Colored geometric primitive data
┌────────

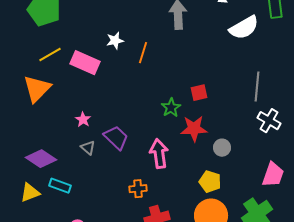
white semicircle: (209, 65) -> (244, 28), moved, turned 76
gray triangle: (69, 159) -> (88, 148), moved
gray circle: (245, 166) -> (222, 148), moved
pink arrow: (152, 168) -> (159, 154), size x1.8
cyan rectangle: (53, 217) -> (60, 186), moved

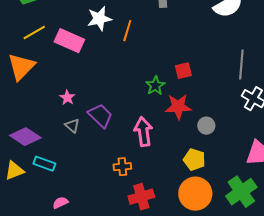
white star: (115, 41) -> (99, 19), size x1.4

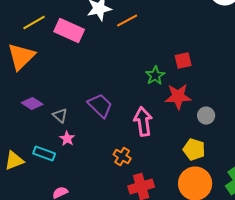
orange line: (127, 31) -> (127, 21), turned 45
pink star: (67, 98) -> (67, 139), moved
gray triangle: (72, 126) -> (60, 116), moved
purple diamond: (25, 137) -> (32, 104), moved, size x0.7
orange cross: (122, 167) -> (122, 157), turned 36

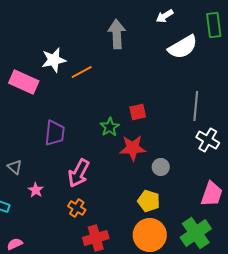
purple trapezoid: (100, 106) -> (55, 133), moved, turned 52
pink arrow: (143, 122) -> (79, 173), moved, turned -144
pink star: (67, 139) -> (36, 190), moved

└────────

## EXERCISE AIM
The data shown above must be printed again exactly, with no images included.

## ANSWER TO THE PROBLEM
white semicircle: (209, 65) -> (244, 28), moved, turned 76
gray triangle: (69, 159) -> (88, 148), moved
gray circle: (245, 166) -> (222, 148), moved
pink arrow: (152, 168) -> (159, 154), size x1.8
cyan rectangle: (53, 217) -> (60, 186), moved

white star: (115, 41) -> (99, 19), size x1.4

orange line: (127, 31) -> (127, 21), turned 45
pink star: (67, 98) -> (67, 139), moved
gray triangle: (72, 126) -> (60, 116), moved
purple diamond: (25, 137) -> (32, 104), moved, size x0.7
orange cross: (122, 167) -> (122, 157), turned 36

purple trapezoid: (100, 106) -> (55, 133), moved, turned 52
pink arrow: (143, 122) -> (79, 173), moved, turned -144
pink star: (67, 139) -> (36, 190), moved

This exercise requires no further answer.